• What the exercise asks
Retype the whole listing, please, keeping every line exact and dropping the pictures.

[[ Data extract open ]]

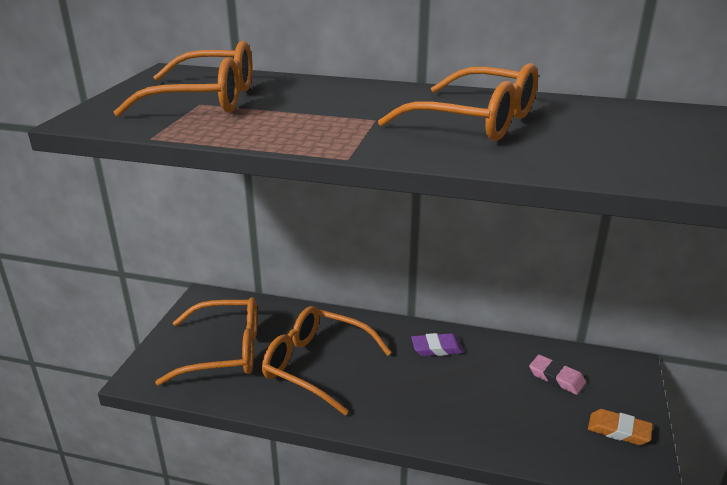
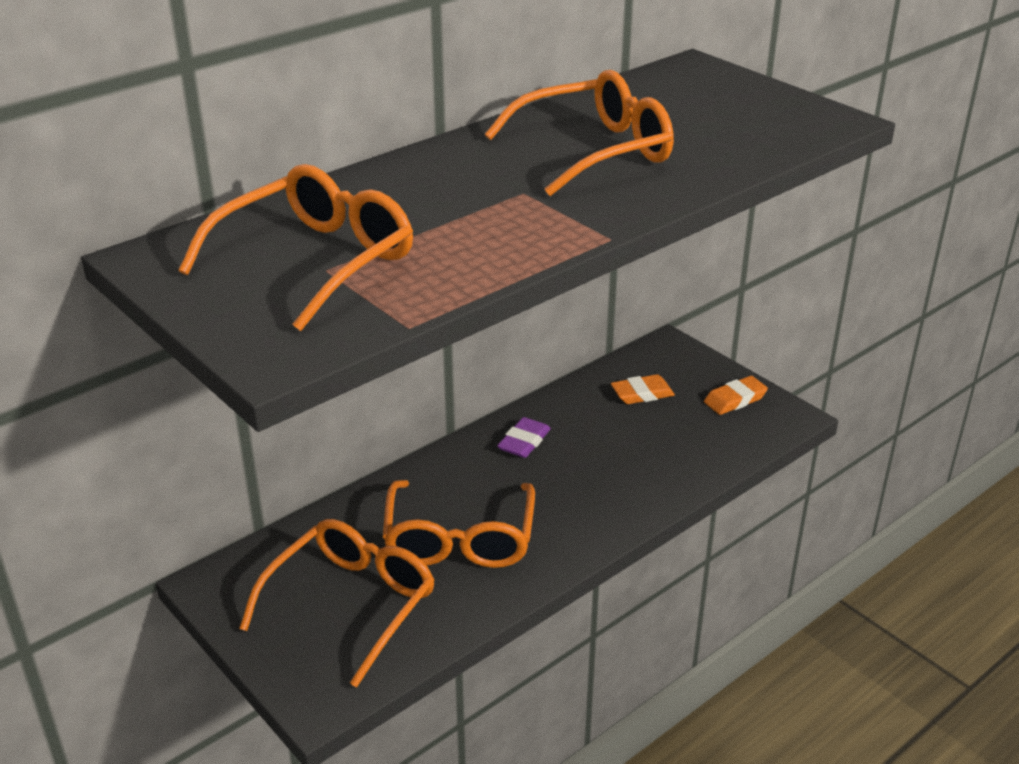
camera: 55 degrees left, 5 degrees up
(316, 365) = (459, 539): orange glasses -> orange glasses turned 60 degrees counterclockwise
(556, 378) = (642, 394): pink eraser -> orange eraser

[[ Data extract closed ]]

• Exercise result
camera: 55 degrees left, 5 degrees up
(316, 365) = (459, 539): orange glasses -> orange glasses turned 60 degrees counterclockwise
(556, 378) = (642, 394): pink eraser -> orange eraser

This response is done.